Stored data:
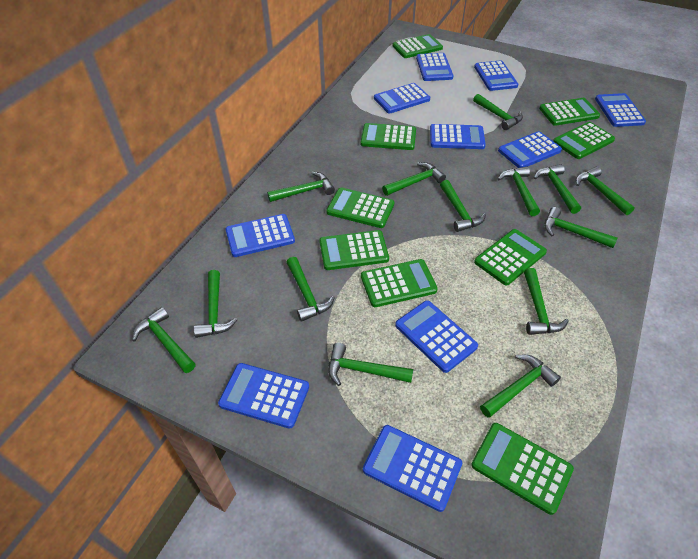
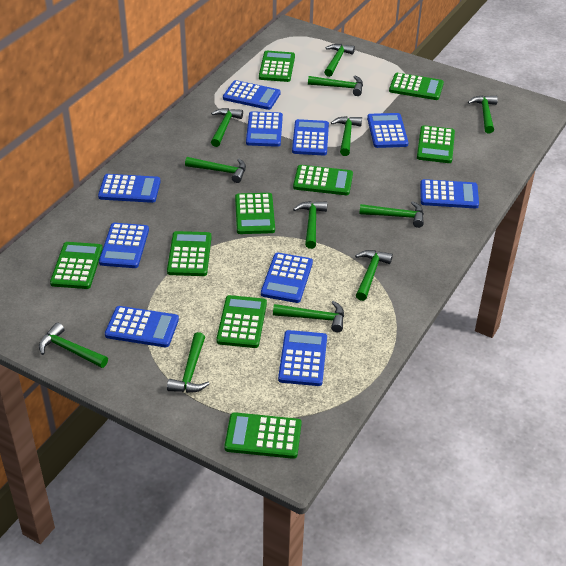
green hammer: 14 -> 12

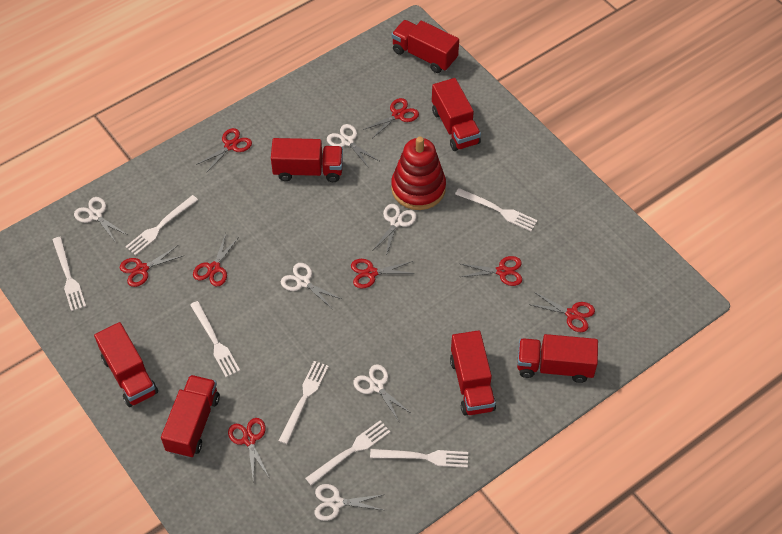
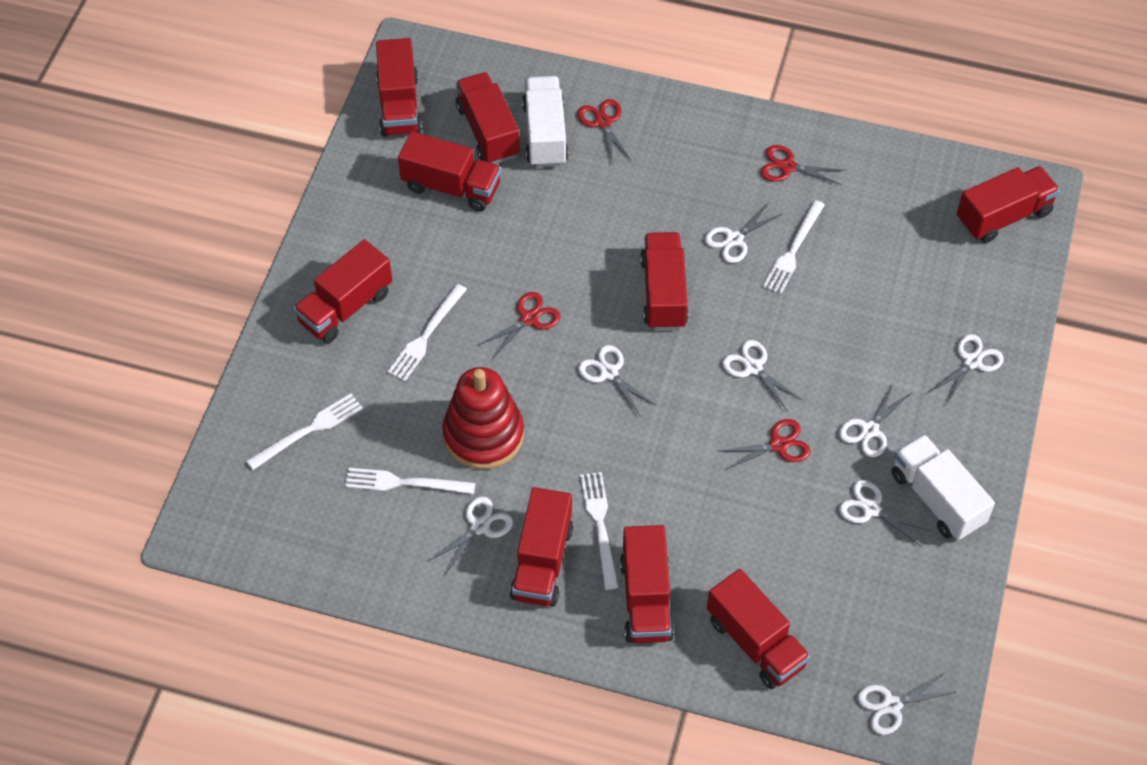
red scissors: 8 -> 4
red truck: 7 -> 9
white fork: 7 -> 5
white scissors: 6 -> 8
white truck: 0 -> 2

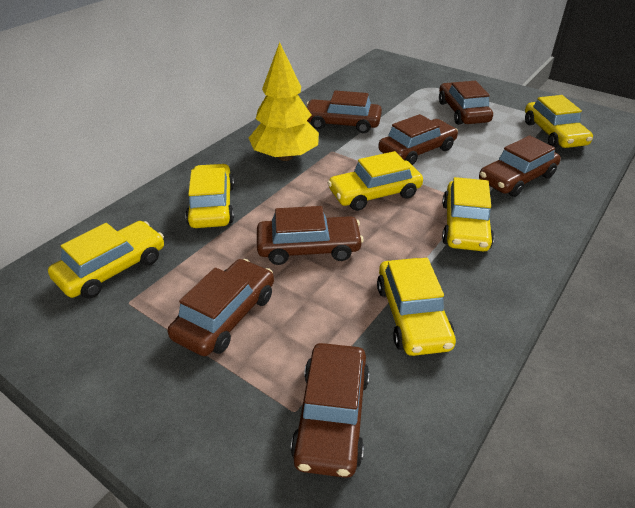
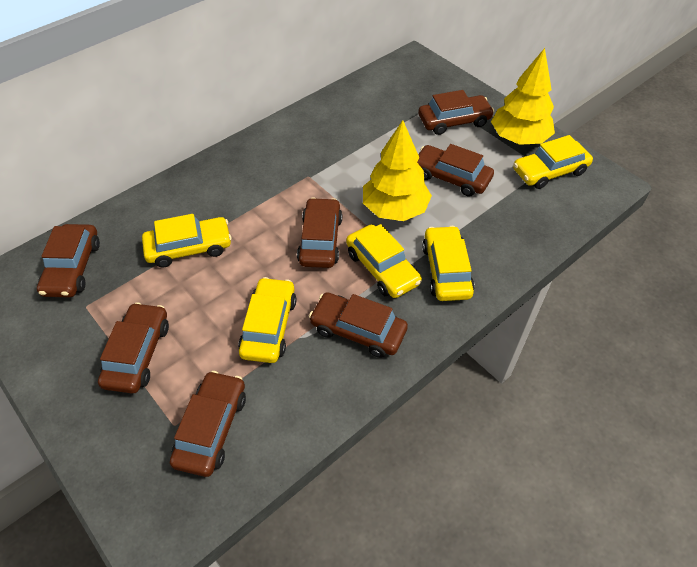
yellow car: 6 -> 5
yellow tree: 1 -> 2

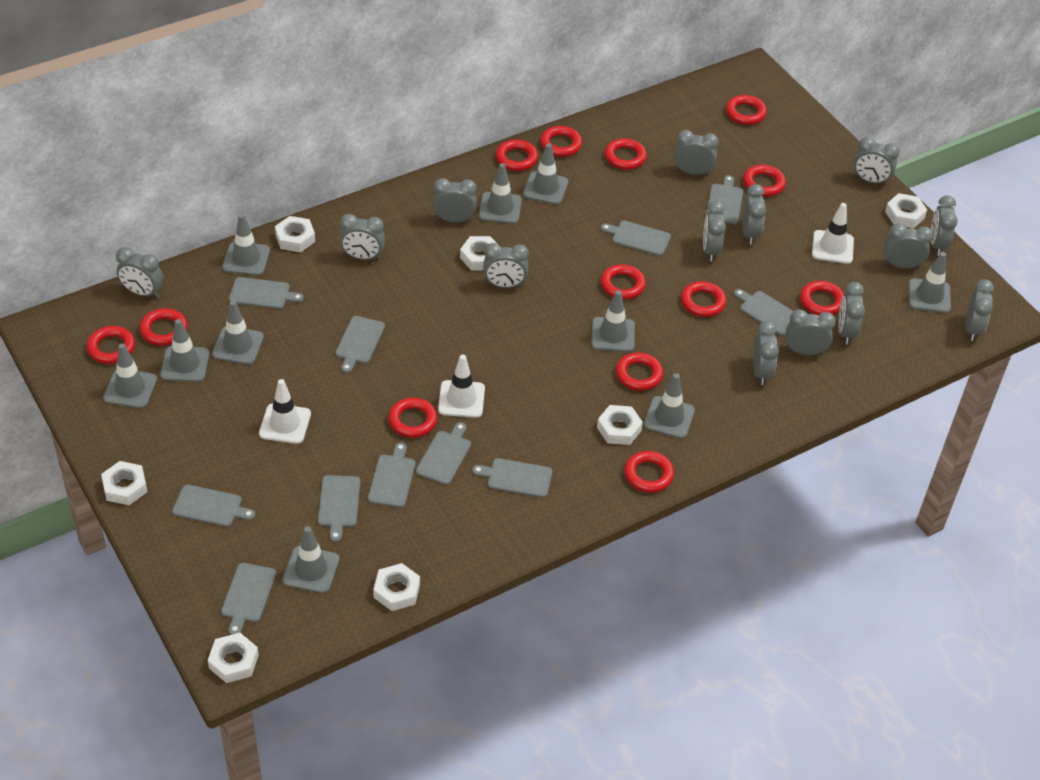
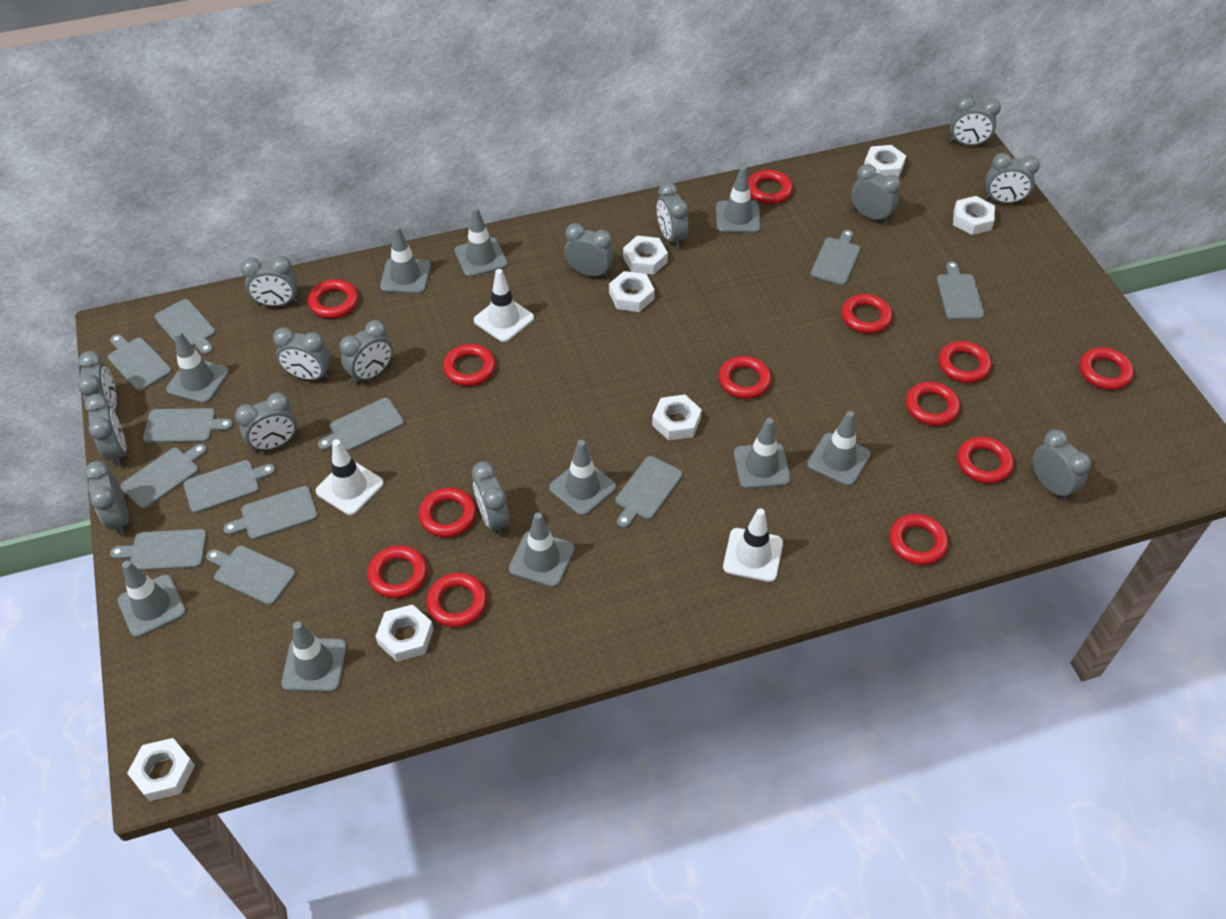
grey cutting board: 11 -> 12

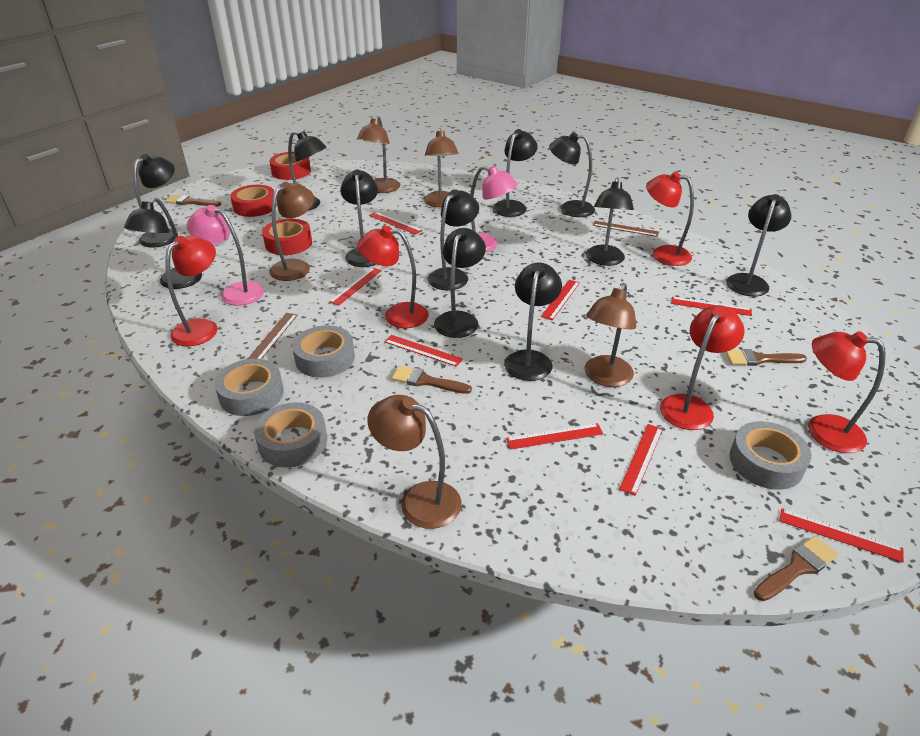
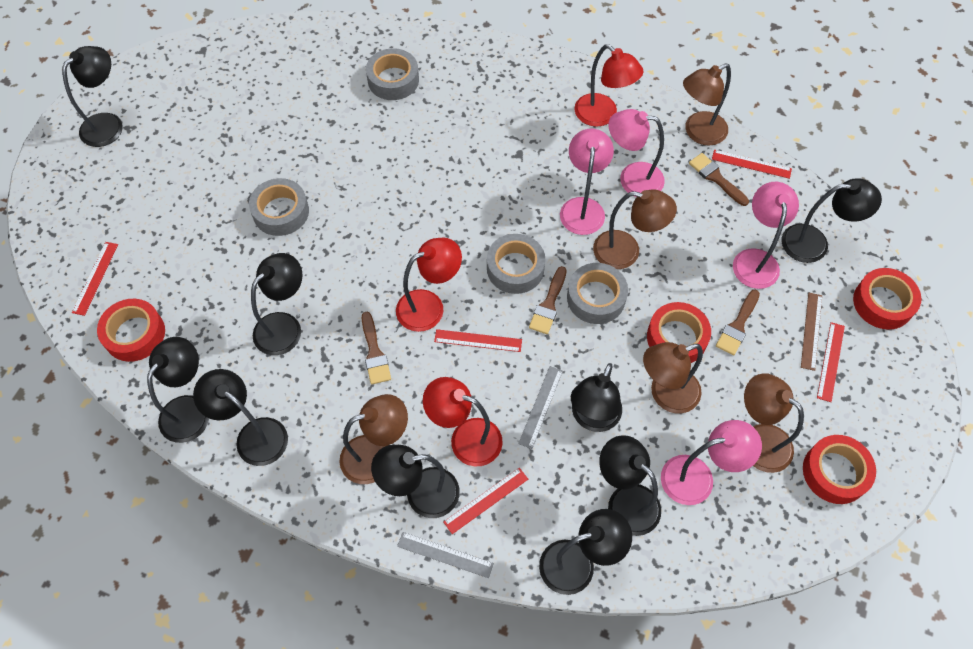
black lamp: 11 -> 9
brown ruler: 2 -> 1
grey ruler: 0 -> 2
pink lamp: 2 -> 4
red lamp: 5 -> 3
red ruler: 8 -> 5
red tape: 3 -> 4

## PROBLEM DETAILS
Set down every line of the entries above again, exactly as written, but not the pictures.

## OUTPUT OF THE EXERCISE
green hammer: 14 -> 12

red scissors: 8 -> 4
red truck: 7 -> 9
white fork: 7 -> 5
white scissors: 6 -> 8
white truck: 0 -> 2

yellow car: 6 -> 5
yellow tree: 1 -> 2

grey cutting board: 11 -> 12

black lamp: 11 -> 9
brown ruler: 2 -> 1
grey ruler: 0 -> 2
pink lamp: 2 -> 4
red lamp: 5 -> 3
red ruler: 8 -> 5
red tape: 3 -> 4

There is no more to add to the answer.